▸ **EXERCISE DIRECTIONS**
Look through the listing below for the string "green". Show each line where it occurs.

▸ **RECORDS FOR PROCESSING**

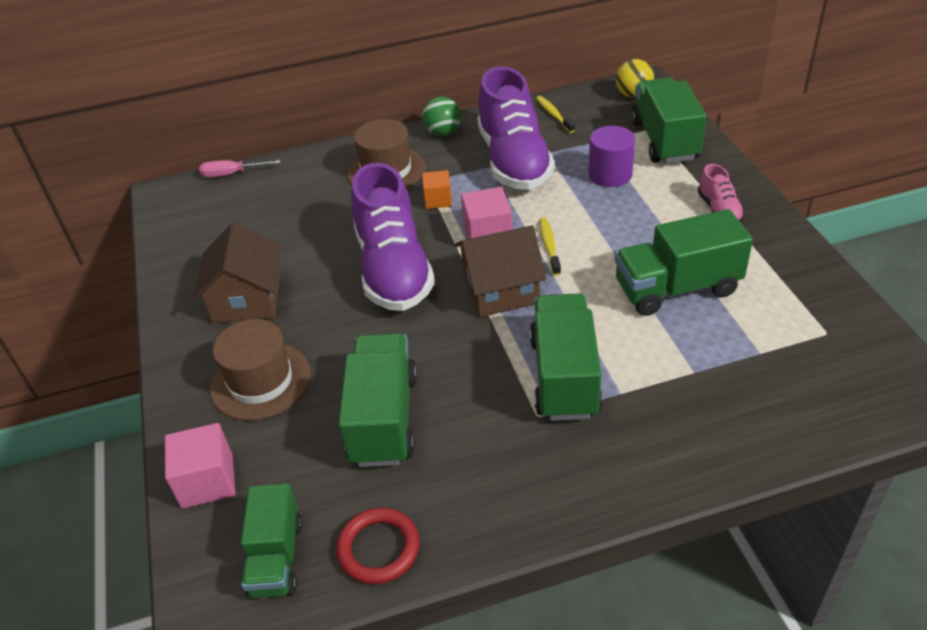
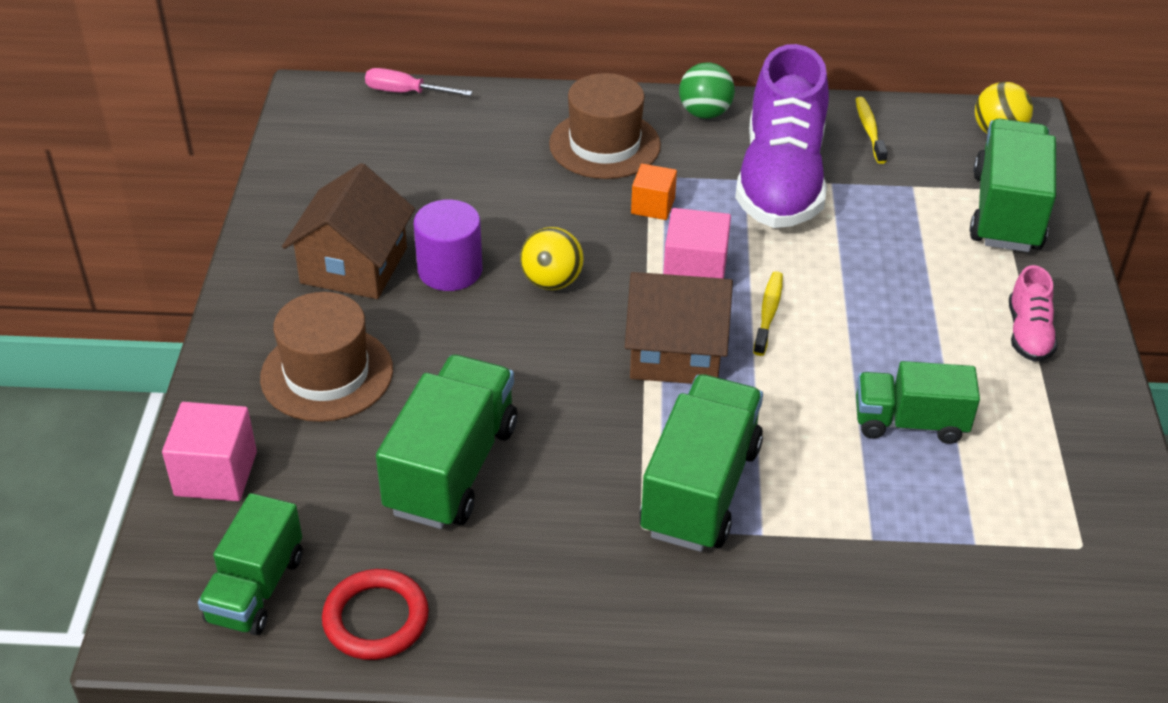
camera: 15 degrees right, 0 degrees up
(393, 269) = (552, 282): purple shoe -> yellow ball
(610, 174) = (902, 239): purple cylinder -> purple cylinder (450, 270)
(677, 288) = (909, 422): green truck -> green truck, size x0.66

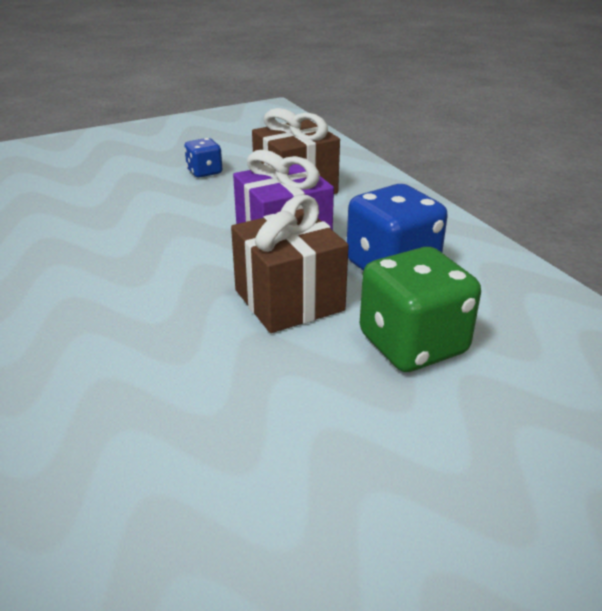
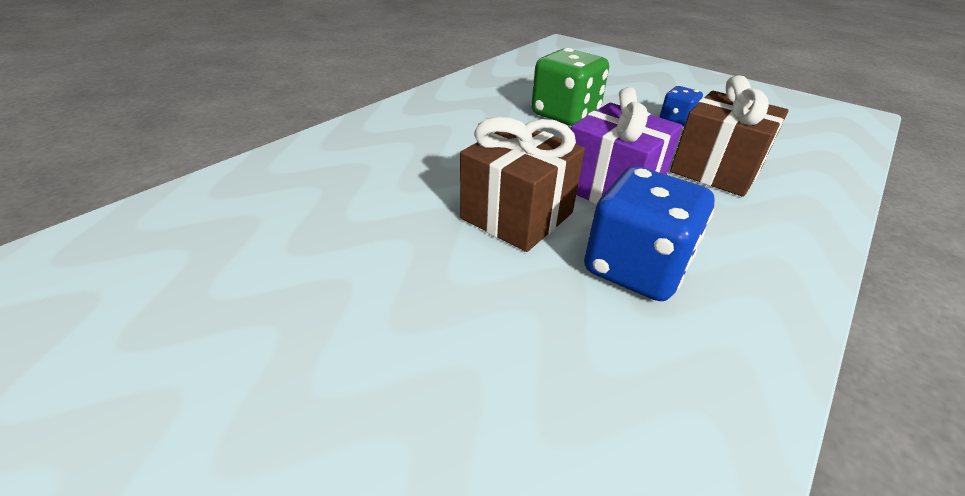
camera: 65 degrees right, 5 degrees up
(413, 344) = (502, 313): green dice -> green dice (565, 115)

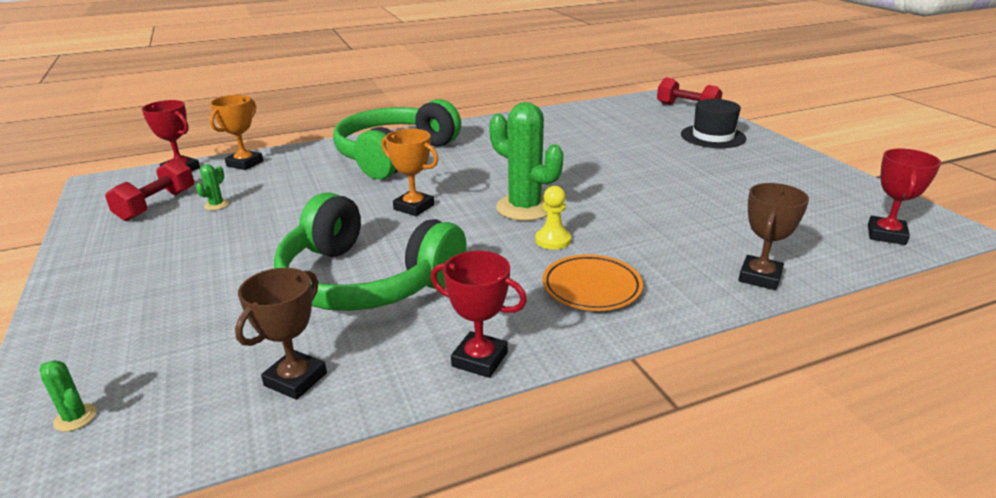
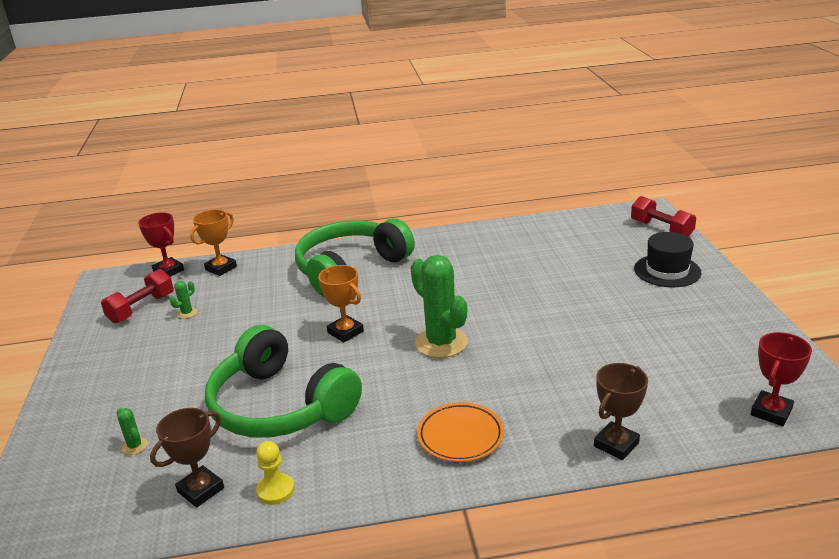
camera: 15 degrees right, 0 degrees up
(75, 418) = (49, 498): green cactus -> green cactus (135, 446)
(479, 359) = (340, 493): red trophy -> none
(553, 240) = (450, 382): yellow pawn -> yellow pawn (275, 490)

▸ **RESPONSE TO THIS EXERCISE**
(677, 288) = (909, 422): green truck -> green truck, size x0.66
(413, 344) = (502, 313): green dice -> green dice (565, 115)
(75, 418) = (49, 498): green cactus -> green cactus (135, 446)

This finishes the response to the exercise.